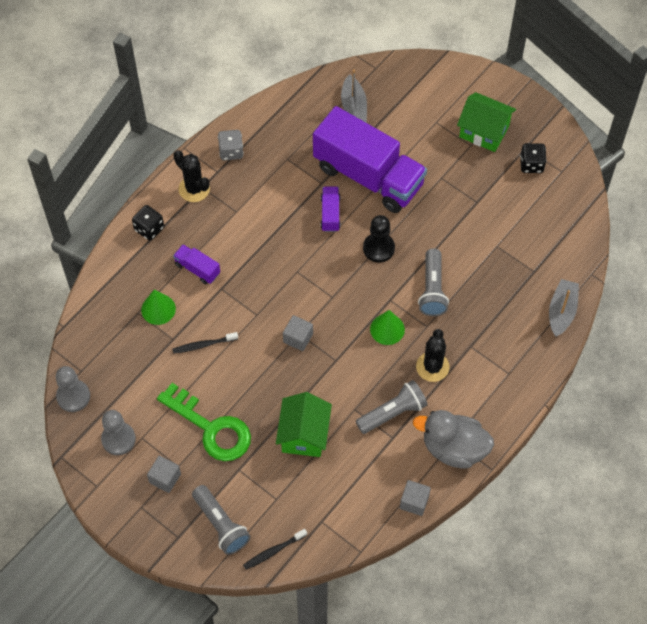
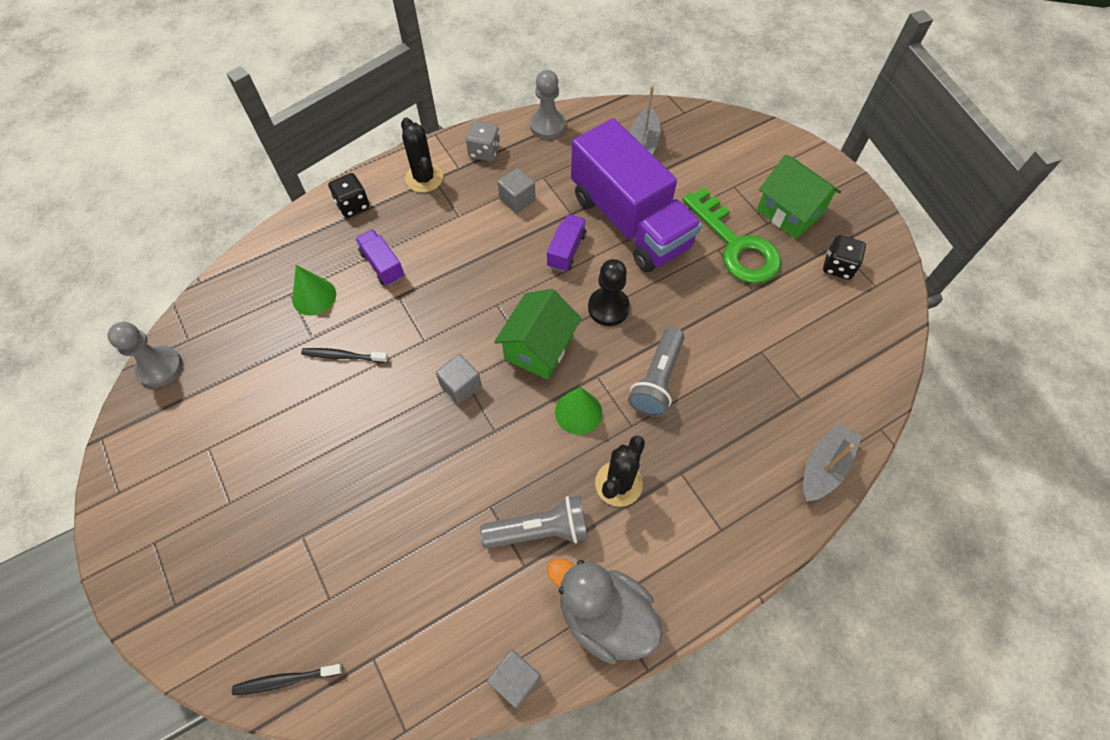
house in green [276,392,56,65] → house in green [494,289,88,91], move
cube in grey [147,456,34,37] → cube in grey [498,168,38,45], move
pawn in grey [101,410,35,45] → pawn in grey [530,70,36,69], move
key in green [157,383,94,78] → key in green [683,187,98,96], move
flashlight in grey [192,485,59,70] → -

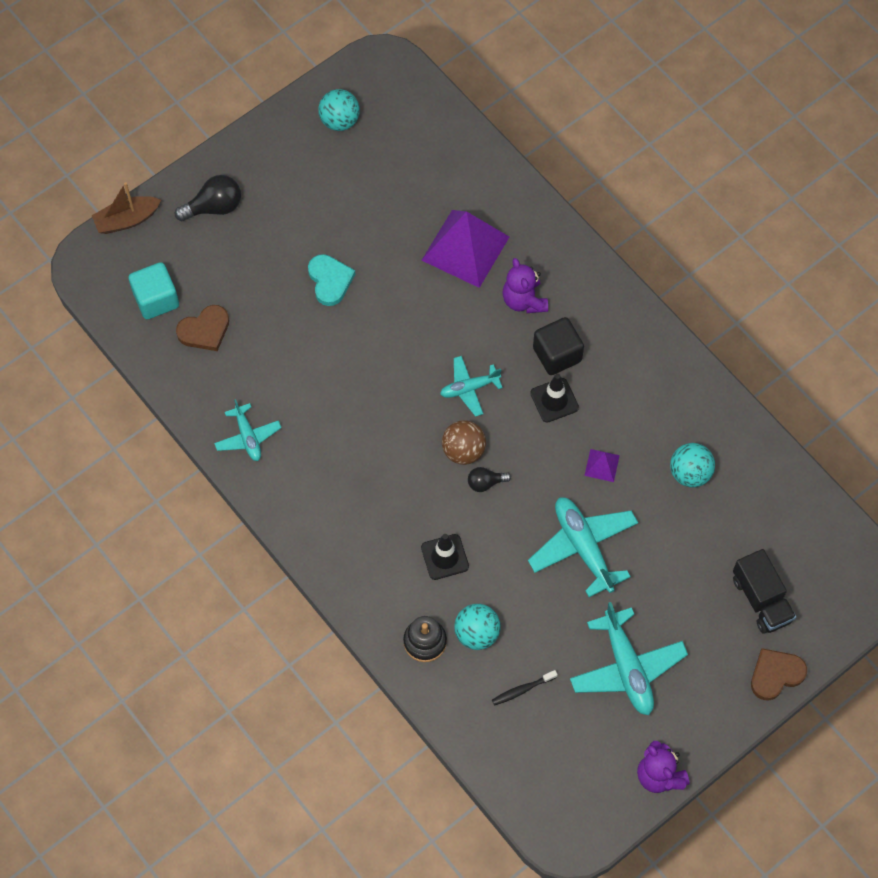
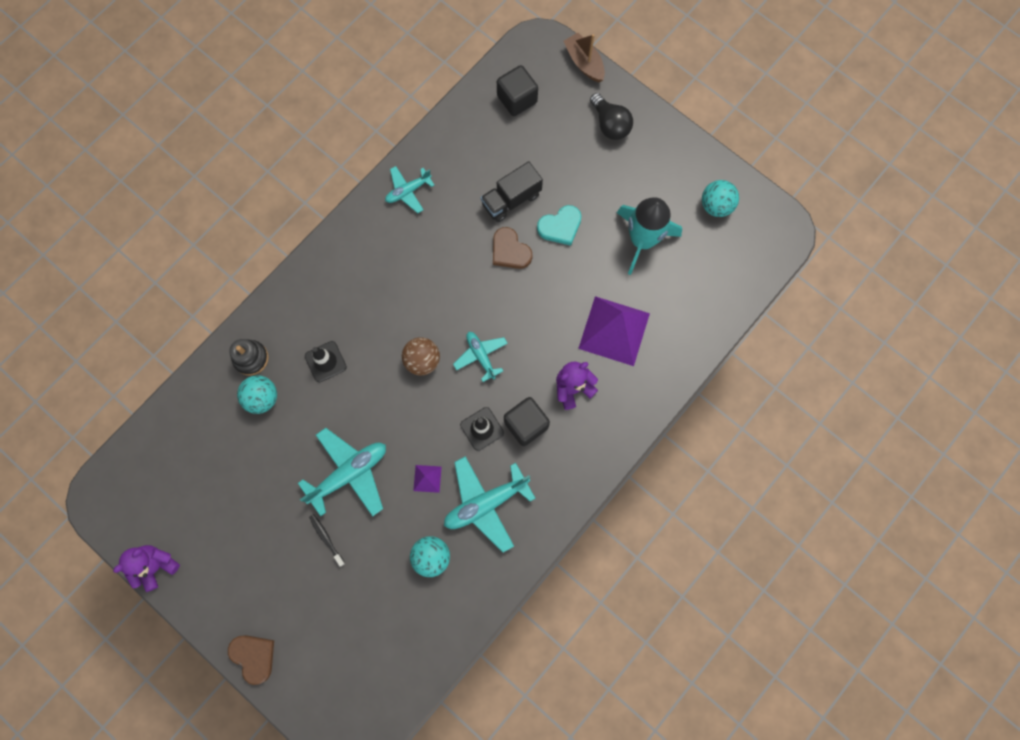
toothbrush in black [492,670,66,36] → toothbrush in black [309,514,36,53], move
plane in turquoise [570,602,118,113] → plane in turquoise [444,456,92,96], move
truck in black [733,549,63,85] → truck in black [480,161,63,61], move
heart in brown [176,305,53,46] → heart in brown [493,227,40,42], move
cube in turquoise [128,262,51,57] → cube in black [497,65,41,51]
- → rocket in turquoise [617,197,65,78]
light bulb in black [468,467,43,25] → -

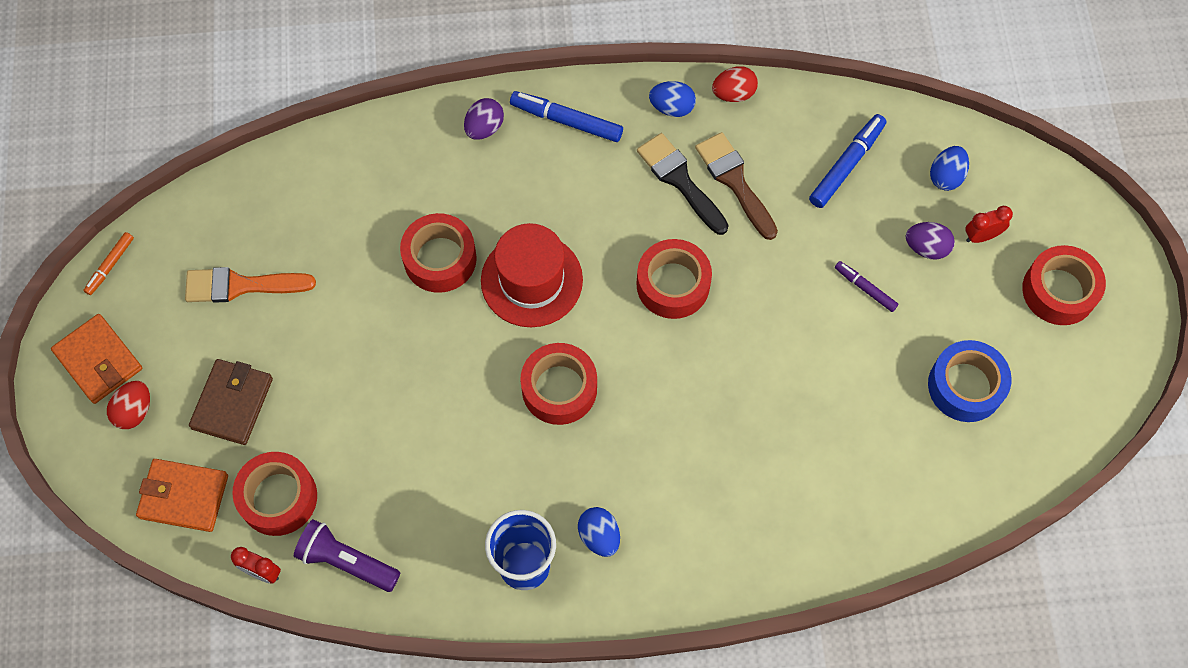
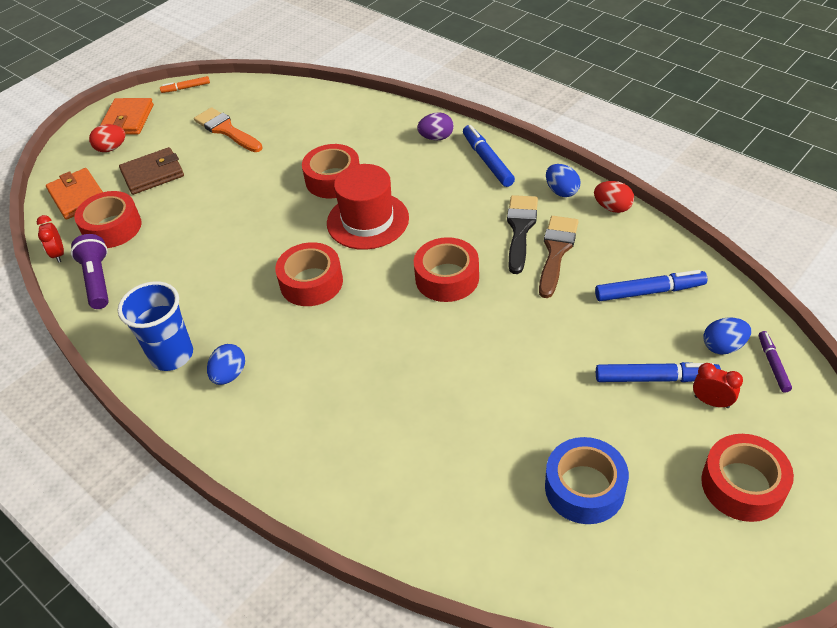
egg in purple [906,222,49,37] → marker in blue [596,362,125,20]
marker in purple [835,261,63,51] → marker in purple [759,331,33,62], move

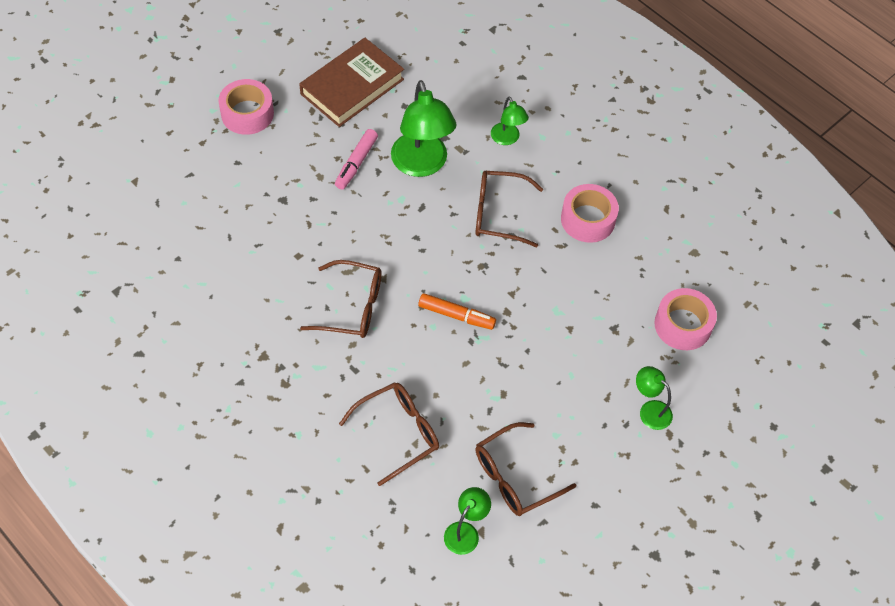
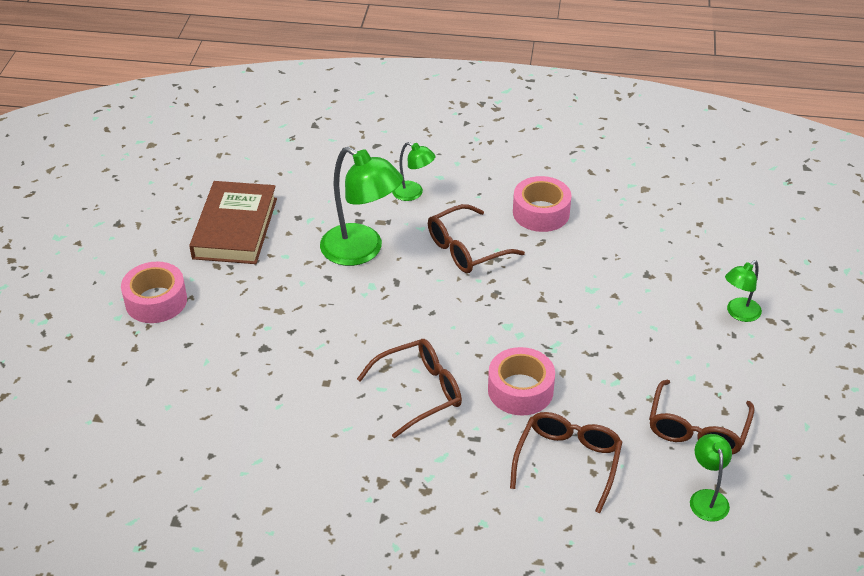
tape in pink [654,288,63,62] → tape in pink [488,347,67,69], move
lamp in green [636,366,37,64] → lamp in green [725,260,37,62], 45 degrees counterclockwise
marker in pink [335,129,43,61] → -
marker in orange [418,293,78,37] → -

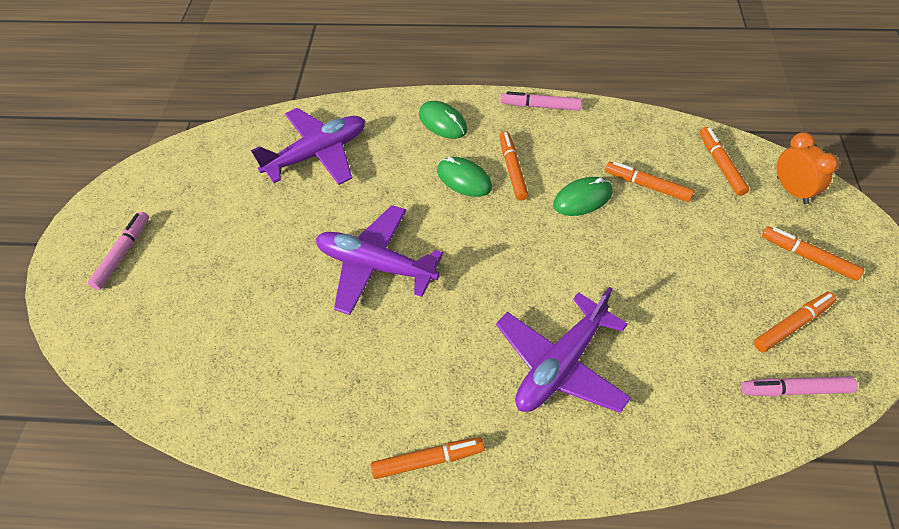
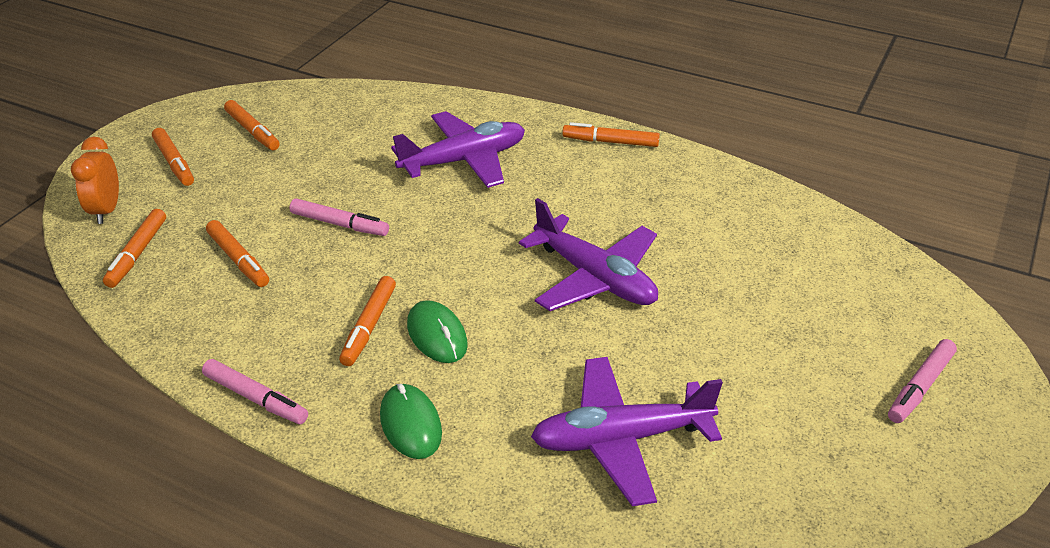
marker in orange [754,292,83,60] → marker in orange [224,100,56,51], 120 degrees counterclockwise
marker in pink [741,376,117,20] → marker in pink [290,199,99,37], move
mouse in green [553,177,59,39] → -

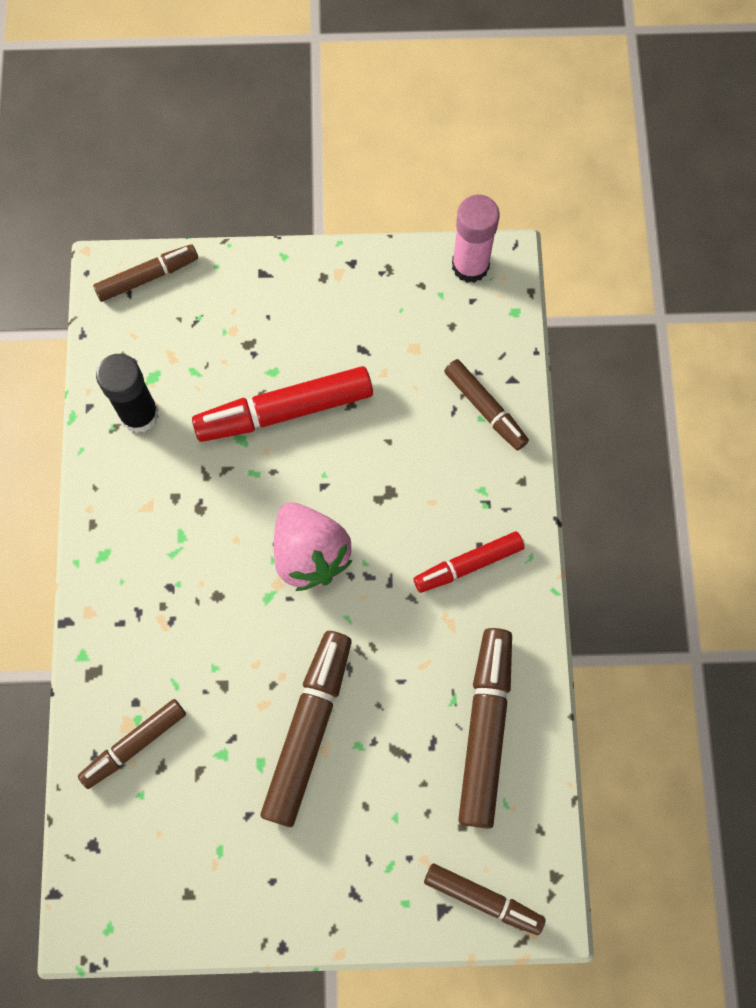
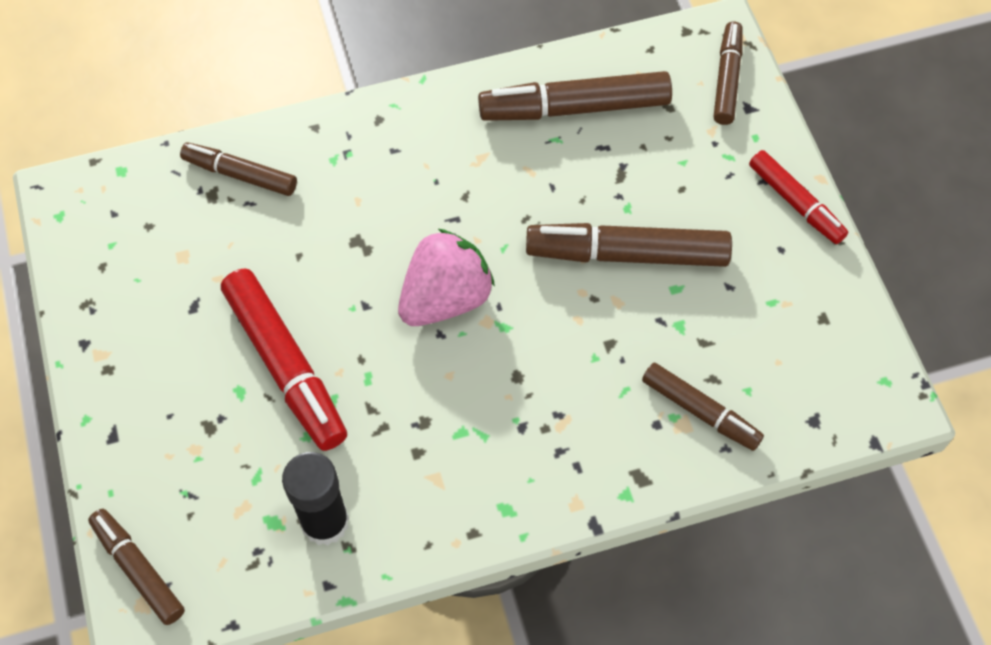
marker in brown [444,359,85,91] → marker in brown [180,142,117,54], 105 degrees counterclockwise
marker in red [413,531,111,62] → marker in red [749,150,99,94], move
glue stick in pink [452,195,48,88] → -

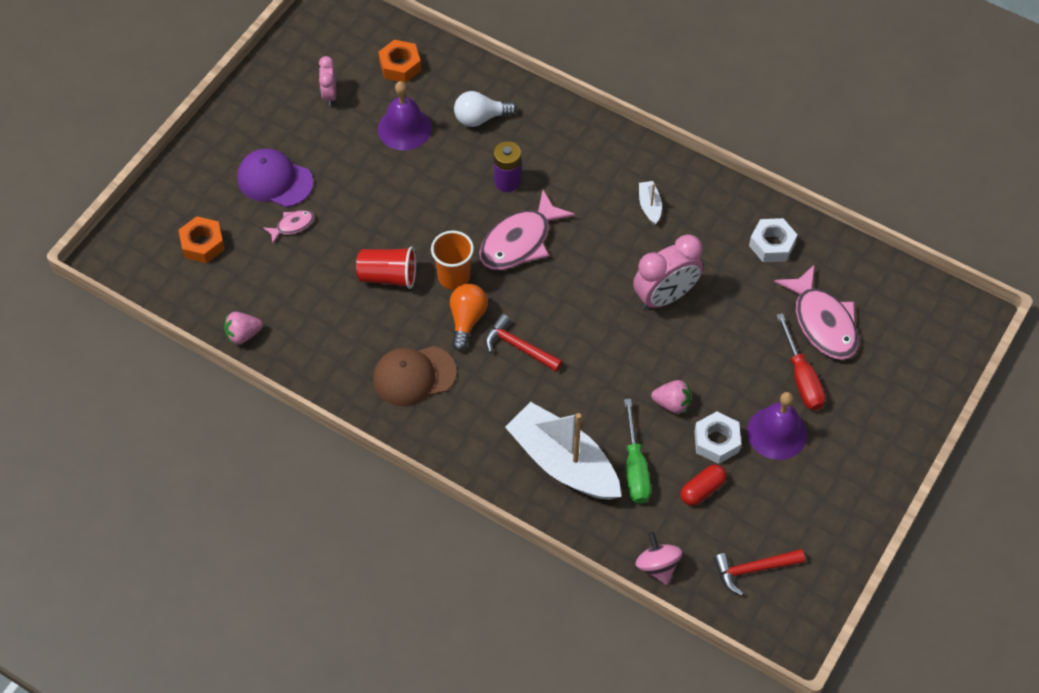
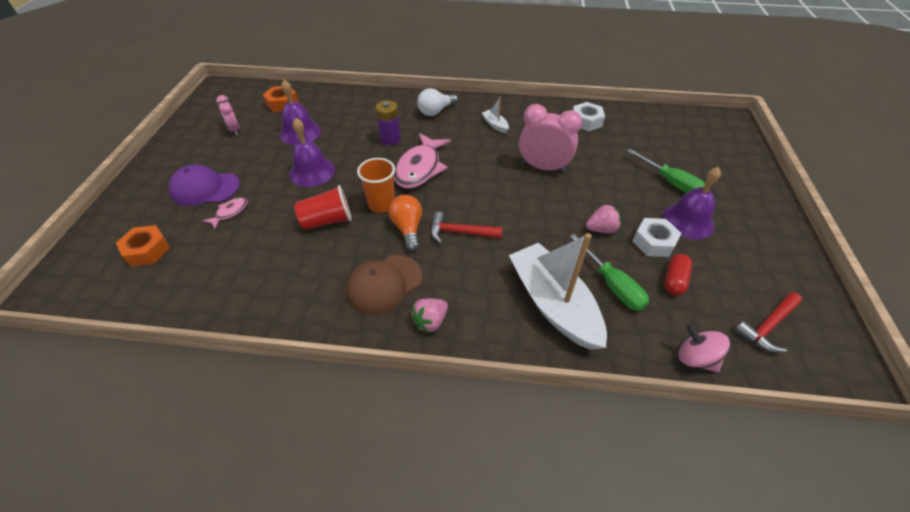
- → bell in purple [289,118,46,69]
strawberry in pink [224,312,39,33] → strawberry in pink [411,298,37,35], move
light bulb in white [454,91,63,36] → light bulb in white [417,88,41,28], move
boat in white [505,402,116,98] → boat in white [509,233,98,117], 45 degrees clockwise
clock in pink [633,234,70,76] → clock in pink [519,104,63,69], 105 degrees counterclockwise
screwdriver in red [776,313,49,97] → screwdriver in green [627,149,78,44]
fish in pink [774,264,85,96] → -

#### [Task prompt]
Restate word for word each line from the top of the listing down to and including the line that holds "key in green [157,383,94,78]". Drop any pictures.

#### [Reply to the exercise]
house in green [276,392,56,65] → house in green [494,289,88,91], move
cube in grey [147,456,34,37] → cube in grey [498,168,38,45], move
pawn in grey [101,410,35,45] → pawn in grey [530,70,36,69], move
key in green [157,383,94,78] → key in green [683,187,98,96], move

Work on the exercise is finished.